Recorded data
— Start —

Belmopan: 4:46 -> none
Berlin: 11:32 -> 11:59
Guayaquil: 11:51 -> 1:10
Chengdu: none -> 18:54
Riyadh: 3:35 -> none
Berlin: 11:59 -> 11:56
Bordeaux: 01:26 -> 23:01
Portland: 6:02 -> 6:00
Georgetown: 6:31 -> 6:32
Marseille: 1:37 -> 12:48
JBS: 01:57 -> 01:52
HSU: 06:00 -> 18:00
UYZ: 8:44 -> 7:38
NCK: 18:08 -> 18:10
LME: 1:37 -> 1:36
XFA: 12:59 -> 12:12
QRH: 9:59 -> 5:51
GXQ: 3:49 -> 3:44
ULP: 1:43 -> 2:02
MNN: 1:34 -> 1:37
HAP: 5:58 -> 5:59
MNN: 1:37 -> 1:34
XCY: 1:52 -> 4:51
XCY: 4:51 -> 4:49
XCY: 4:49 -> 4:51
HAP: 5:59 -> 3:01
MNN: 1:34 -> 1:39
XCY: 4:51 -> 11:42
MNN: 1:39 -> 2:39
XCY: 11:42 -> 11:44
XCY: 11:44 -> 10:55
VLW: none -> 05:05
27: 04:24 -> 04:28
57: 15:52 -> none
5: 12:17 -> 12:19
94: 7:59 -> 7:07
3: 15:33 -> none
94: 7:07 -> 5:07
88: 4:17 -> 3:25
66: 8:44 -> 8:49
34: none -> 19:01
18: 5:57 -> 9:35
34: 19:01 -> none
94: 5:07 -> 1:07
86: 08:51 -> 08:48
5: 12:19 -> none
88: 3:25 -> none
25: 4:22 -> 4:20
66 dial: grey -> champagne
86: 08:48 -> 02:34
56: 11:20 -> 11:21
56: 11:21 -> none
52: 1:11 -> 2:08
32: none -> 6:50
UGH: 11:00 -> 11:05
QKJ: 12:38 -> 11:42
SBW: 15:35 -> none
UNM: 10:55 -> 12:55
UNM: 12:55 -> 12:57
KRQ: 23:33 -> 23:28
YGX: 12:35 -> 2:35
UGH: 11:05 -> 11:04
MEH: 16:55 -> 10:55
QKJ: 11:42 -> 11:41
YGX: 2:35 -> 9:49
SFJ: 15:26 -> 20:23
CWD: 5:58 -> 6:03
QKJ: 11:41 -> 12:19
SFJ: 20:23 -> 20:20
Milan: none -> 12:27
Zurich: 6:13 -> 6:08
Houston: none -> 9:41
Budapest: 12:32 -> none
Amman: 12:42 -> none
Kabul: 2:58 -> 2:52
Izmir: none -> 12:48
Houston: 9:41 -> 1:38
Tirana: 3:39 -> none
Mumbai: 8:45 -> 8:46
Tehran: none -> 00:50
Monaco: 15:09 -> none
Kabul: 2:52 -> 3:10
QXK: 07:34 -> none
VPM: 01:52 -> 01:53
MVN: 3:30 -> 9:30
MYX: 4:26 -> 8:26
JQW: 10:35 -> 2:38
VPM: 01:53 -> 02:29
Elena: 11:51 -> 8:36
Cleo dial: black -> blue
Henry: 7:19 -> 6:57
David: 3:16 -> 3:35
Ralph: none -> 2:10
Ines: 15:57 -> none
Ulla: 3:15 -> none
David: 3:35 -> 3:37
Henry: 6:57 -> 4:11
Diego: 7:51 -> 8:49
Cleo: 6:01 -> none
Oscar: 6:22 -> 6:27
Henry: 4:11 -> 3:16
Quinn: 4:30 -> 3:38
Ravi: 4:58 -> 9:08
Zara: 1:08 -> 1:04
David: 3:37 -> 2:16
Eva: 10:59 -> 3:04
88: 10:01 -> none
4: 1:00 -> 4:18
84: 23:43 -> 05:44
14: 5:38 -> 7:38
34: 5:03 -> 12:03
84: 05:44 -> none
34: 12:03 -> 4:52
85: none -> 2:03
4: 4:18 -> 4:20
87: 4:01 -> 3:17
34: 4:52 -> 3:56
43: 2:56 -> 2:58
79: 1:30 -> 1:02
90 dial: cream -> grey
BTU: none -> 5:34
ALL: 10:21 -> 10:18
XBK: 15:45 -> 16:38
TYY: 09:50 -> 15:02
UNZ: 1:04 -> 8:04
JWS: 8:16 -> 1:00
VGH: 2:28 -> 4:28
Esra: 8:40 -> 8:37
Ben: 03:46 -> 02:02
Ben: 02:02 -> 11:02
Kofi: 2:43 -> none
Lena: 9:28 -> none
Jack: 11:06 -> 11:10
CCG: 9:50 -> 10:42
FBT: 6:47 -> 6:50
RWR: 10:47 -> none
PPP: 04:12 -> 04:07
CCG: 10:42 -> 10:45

— End —

What the exercise asks
Please find every line in the records above that contains the string "dial", with case counting, and copy each of those lines.

Reply to the task
66 dial: grey -> champagne
Cleo dial: black -> blue
90 dial: cream -> grey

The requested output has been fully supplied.